-- EXERCISE MATERIALS follows --
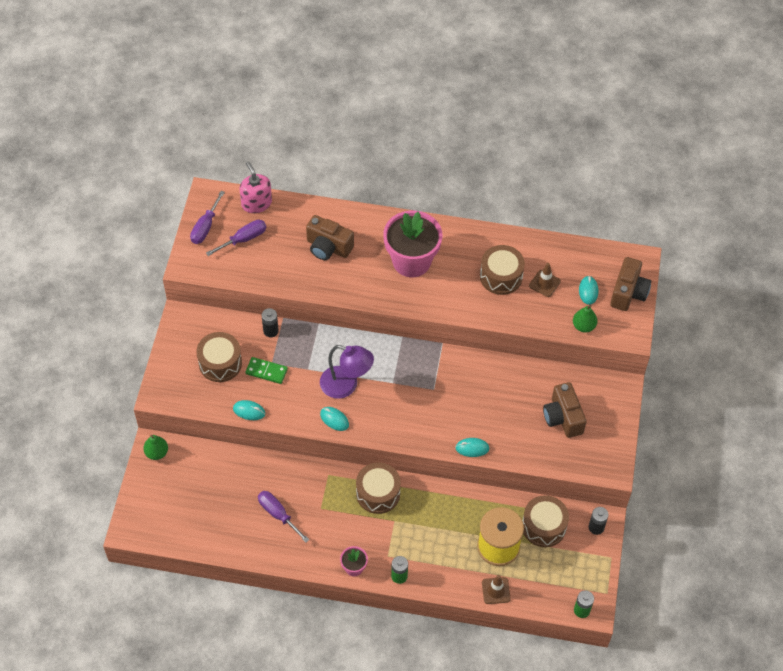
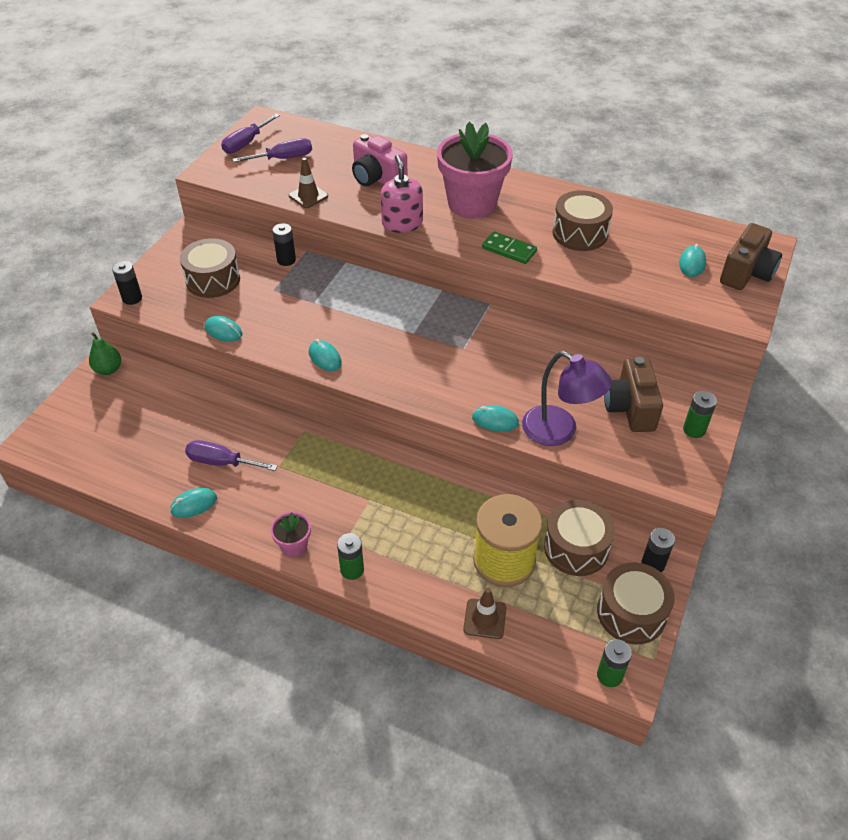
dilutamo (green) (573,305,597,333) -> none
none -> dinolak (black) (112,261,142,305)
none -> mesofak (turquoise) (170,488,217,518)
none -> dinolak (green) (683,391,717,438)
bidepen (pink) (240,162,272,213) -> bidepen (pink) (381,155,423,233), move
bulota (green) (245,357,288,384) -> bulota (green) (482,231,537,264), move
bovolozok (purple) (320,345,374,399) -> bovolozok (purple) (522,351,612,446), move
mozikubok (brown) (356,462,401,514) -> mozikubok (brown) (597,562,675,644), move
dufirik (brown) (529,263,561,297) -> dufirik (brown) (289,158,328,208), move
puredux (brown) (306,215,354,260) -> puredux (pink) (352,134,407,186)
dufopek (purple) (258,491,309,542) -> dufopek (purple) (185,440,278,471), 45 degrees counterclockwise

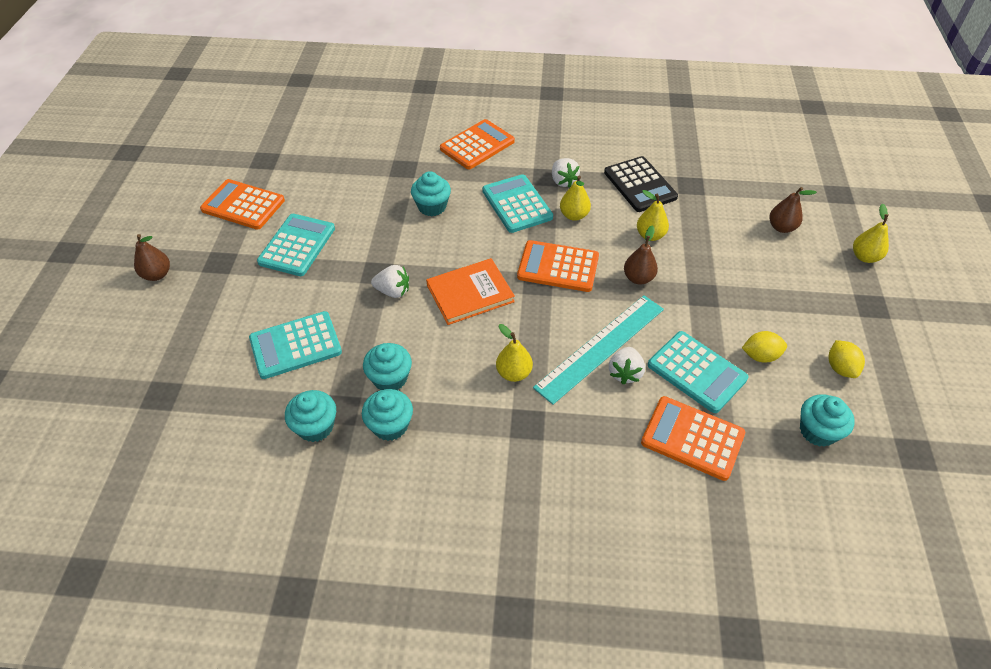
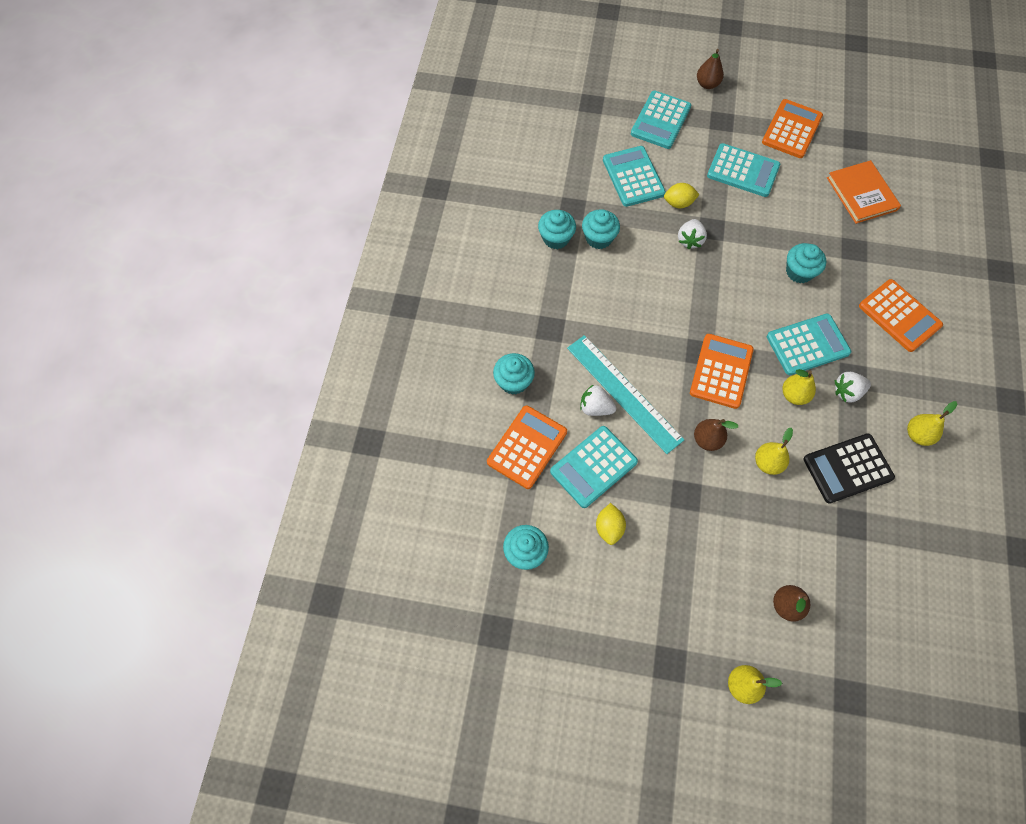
none -> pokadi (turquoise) (631,91,691,149)
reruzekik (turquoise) (285,390,336,442) -> reruzekik (turquoise) (493,353,535,395), move
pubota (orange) (426,258,515,325) -> pubota (orange) (827,160,901,224), move
dilutamo (yellow) (496,324,533,382) -> dilutamo (yellow) (907,401,957,446), move
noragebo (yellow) (828,340,865,378) -> noragebo (yellow) (664,183,700,208), move

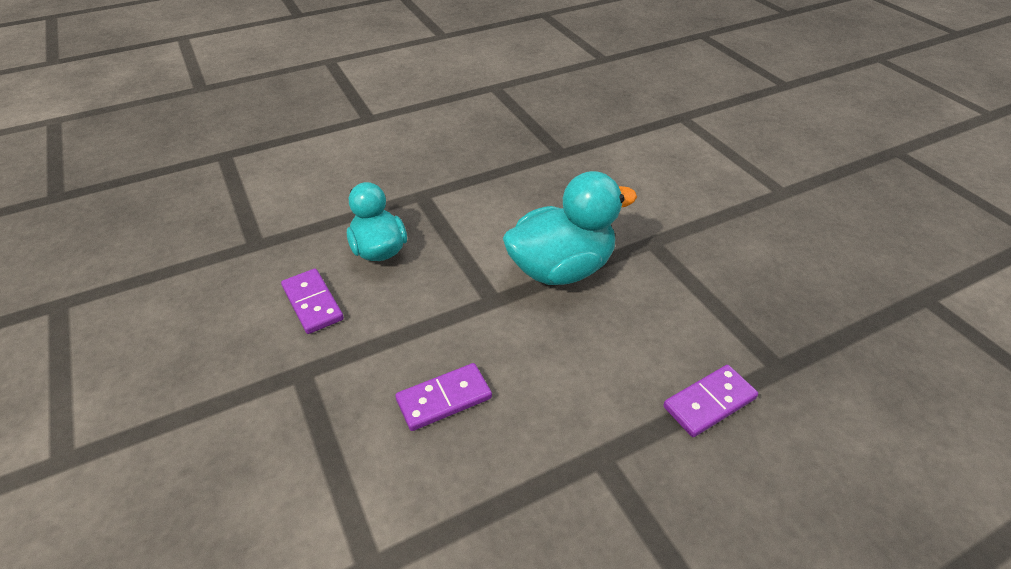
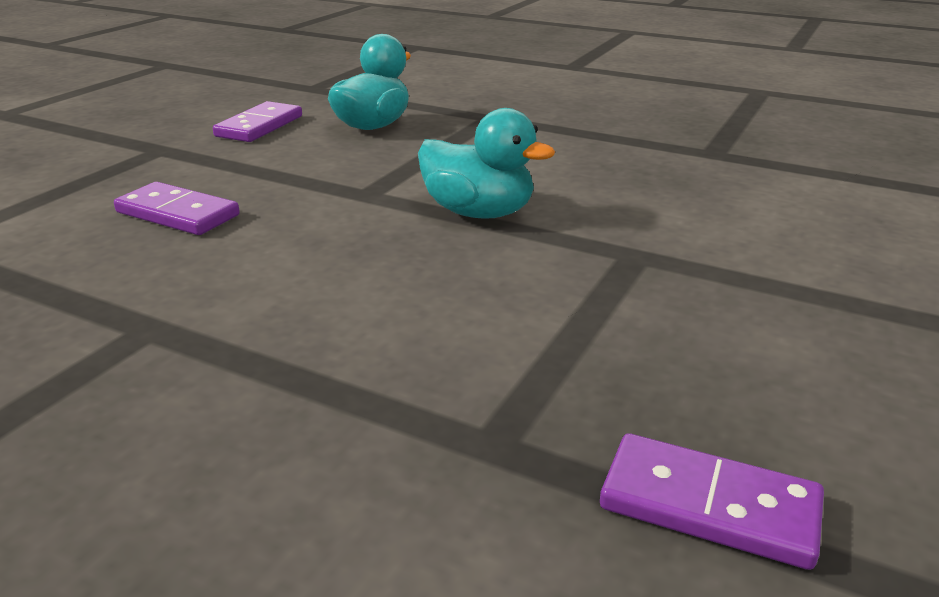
bulota (purple) (663,365,758,437) -> bulota (purple) (600,433,824,570), move
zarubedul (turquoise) (503,171,637,285) -> zarubedul (turquoise) (418,108,555,219), x0.66

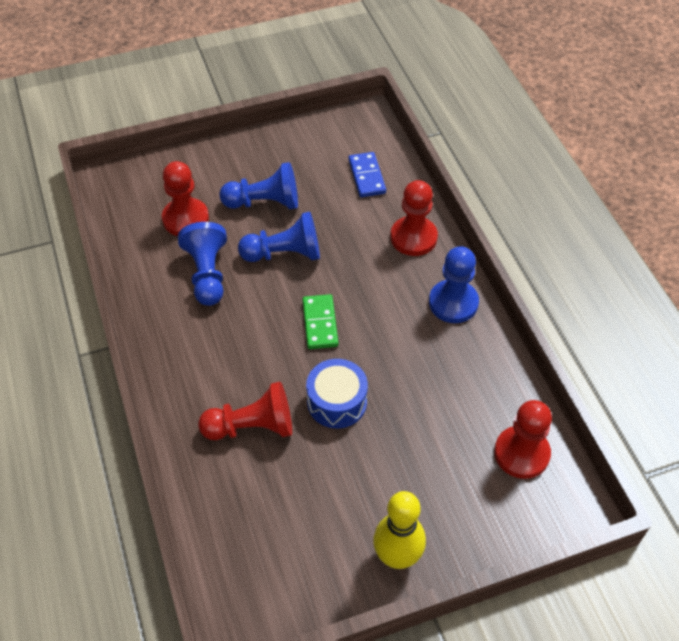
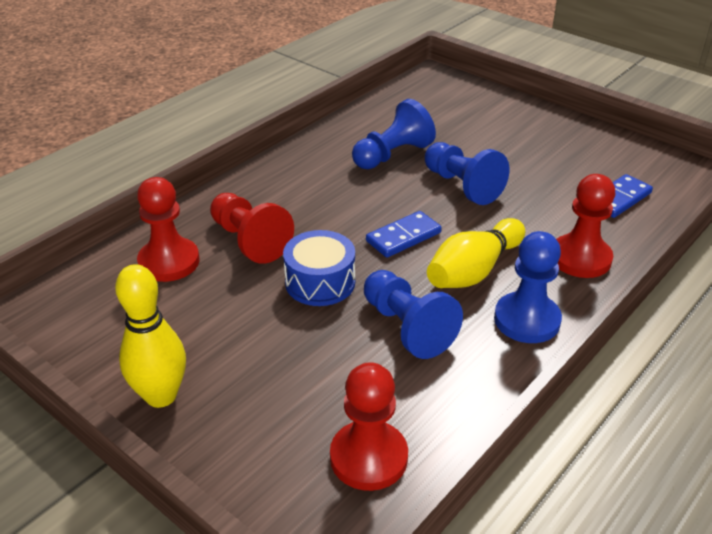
none -> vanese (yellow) (427,218,525,288)
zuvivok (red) (162,161,209,236) -> zuvivok (red) (137,177,200,282), move
zuvivok (blue) (219,162,298,209) -> zuvivok (blue) (364,270,463,359), move
bulota (green) (302,294,338,349) -> bulota (blue) (366,211,442,258)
-- EXERCISE MATERIALS concluded --
## PROMPT:
The records above need to be reproduced exactly, with all images omitted.

## RESULT:
dilutamo (green) (573,305,597,333) -> none
none -> dinolak (black) (112,261,142,305)
none -> mesofak (turquoise) (170,488,217,518)
none -> dinolak (green) (683,391,717,438)
bidepen (pink) (240,162,272,213) -> bidepen (pink) (381,155,423,233), move
bulota (green) (245,357,288,384) -> bulota (green) (482,231,537,264), move
bovolozok (purple) (320,345,374,399) -> bovolozok (purple) (522,351,612,446), move
mozikubok (brown) (356,462,401,514) -> mozikubok (brown) (597,562,675,644), move
dufirik (brown) (529,263,561,297) -> dufirik (brown) (289,158,328,208), move
puredux (brown) (306,215,354,260) -> puredux (pink) (352,134,407,186)
dufopek (purple) (258,491,309,542) -> dufopek (purple) (185,440,278,471), 45 degrees counterclockwise

none -> pokadi (turquoise) (631,91,691,149)
reruzekik (turquoise) (285,390,336,442) -> reruzekik (turquoise) (493,353,535,395), move
pubota (orange) (426,258,515,325) -> pubota (orange) (827,160,901,224), move
dilutamo (yellow) (496,324,533,382) -> dilutamo (yellow) (907,401,957,446), move
noragebo (yellow) (828,340,865,378) -> noragebo (yellow) (664,183,700,208), move

bulota (purple) (663,365,758,437) -> bulota (purple) (600,433,824,570), move
zarubedul (turquoise) (503,171,637,285) -> zarubedul (turquoise) (418,108,555,219), x0.66

none -> vanese (yellow) (427,218,525,288)
zuvivok (red) (162,161,209,236) -> zuvivok (red) (137,177,200,282), move
zuvivok (blue) (219,162,298,209) -> zuvivok (blue) (364,270,463,359), move
bulota (green) (302,294,338,349) -> bulota (blue) (366,211,442,258)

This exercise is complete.